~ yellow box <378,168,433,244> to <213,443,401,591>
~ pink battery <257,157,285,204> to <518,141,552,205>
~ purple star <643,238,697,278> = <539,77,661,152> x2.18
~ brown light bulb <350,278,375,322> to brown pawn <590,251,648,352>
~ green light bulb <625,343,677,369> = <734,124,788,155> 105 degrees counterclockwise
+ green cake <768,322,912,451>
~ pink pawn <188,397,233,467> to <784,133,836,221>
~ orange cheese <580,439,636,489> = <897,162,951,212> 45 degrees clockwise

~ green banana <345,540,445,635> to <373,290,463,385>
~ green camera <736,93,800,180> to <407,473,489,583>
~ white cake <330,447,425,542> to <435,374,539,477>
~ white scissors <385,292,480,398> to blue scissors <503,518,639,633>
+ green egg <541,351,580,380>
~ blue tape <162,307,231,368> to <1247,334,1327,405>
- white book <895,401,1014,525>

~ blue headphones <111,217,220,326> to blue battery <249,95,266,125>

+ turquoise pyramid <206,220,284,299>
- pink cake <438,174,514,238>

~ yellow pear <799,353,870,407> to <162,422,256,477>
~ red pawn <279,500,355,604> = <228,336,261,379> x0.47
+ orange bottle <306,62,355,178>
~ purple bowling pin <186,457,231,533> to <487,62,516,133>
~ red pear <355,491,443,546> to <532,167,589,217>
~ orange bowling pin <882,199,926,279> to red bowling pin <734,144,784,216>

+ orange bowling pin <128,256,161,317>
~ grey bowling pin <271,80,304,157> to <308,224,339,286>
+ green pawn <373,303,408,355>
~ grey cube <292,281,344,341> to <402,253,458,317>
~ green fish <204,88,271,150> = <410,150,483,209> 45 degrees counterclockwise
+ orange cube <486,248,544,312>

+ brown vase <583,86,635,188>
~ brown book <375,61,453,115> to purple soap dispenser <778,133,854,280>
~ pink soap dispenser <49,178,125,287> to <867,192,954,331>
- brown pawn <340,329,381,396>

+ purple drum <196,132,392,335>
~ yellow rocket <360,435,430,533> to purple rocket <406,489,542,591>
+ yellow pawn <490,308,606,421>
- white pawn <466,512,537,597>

→ **About this exercise**
For every line of the material above that contains the word "bulb", show the line.

→ **Answer space**
~ brown light bulb <350,278,375,322> to brown pawn <590,251,648,352>
~ green light bulb <625,343,677,369> = <734,124,788,155> 105 degrees counterclockwise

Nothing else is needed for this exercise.